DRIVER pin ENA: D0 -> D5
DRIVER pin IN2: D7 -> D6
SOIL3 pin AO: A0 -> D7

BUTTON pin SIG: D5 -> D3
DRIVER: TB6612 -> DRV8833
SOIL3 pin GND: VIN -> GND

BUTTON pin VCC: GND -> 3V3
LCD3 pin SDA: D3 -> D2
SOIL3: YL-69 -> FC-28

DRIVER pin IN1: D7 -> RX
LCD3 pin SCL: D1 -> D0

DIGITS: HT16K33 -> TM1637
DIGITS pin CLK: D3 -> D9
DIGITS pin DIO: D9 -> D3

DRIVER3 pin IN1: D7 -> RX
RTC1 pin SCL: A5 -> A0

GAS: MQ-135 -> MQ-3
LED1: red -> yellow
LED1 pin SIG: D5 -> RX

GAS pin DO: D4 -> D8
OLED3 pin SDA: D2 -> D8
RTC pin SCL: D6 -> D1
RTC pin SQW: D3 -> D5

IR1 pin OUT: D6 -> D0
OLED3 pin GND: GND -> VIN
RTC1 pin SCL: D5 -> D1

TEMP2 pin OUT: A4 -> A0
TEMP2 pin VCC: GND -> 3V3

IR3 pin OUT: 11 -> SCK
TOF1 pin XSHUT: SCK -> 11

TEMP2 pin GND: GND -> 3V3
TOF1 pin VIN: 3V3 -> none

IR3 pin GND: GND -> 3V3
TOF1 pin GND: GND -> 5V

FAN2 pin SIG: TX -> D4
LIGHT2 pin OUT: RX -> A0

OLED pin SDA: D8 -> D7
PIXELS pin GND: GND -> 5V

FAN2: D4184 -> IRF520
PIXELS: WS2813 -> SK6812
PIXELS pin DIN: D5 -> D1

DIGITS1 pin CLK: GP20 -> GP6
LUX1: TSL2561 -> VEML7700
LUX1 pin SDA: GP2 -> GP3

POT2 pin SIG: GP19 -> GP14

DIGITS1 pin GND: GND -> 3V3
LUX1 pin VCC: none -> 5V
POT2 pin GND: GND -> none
:::::
Each entry must be output exactly as it was written.

DRIVER pin ENA: D0 -> D5
DRIVER pin IN2: D7 -> D6
SOIL3 pin AO: A0 -> D7

BUTTON pin SIG: D5 -> D3
DRIVER: TB6612 -> DRV8833
SOIL3 pin GND: VIN -> GND

BUTTON pin VCC: GND -> 3V3
LCD3 pin SDA: D3 -> D2
SOIL3: YL-69 -> FC-28

DRIVER pin IN1: D7 -> RX
LCD3 pin SCL: D1 -> D0

DIGITS: HT16K33 -> TM1637
DIGITS pin CLK: D3 -> D9
DIGITS pin DIO: D9 -> D3

DRIVER3 pin IN1: D7 -> RX
RTC1 pin SCL: A5 -> A0

GAS: MQ-135 -> MQ-3
LED1: red -> yellow
LED1 pin SIG: D5 -> RX

GAS pin DO: D4 -> D8
OLED3 pin SDA: D2 -> D8
RTC pin SCL: D6 -> D1
RTC pin SQW: D3 -> D5

IR1 pin OUT: D6 -> D0
OLED3 pin GND: GND -> VIN
RTC1 pin SCL: D5 -> D1

TEMP2 pin OUT: A4 -> A0
TEMP2 pin VCC: GND -> 3V3

IR3 pin OUT: 11 -> SCK
TOF1 pin XSHUT: SCK -> 11

TEMP2 pin GND: GND -> 3V3
TOF1 pin VIN: 3V3 -> none

IR3 pin GND: GND -> 3V3
TOF1 pin GND: GND -> 5V

FAN2 pin SIG: TX -> D4
LIGHT2 pin OUT: RX -> A0

OLED pin SDA: D8 -> D7
PIXELS pin GND: GND -> 5V

FAN2: D4184 -> IRF520
PIXELS: WS2813 -> SK6812
PIXELS pin DIN: D5 -> D1

DIGITS1 pin CLK: GP20 -> GP6
LUX1: TSL2561 -> VEML7700
LUX1 pin SDA: GP2 -> GP3

POT2 pin SIG: GP19 -> GP14

DIGITS1 pin GND: GND -> 3V3
LUX1 pin VCC: none -> 5V
POT2 pin GND: GND -> none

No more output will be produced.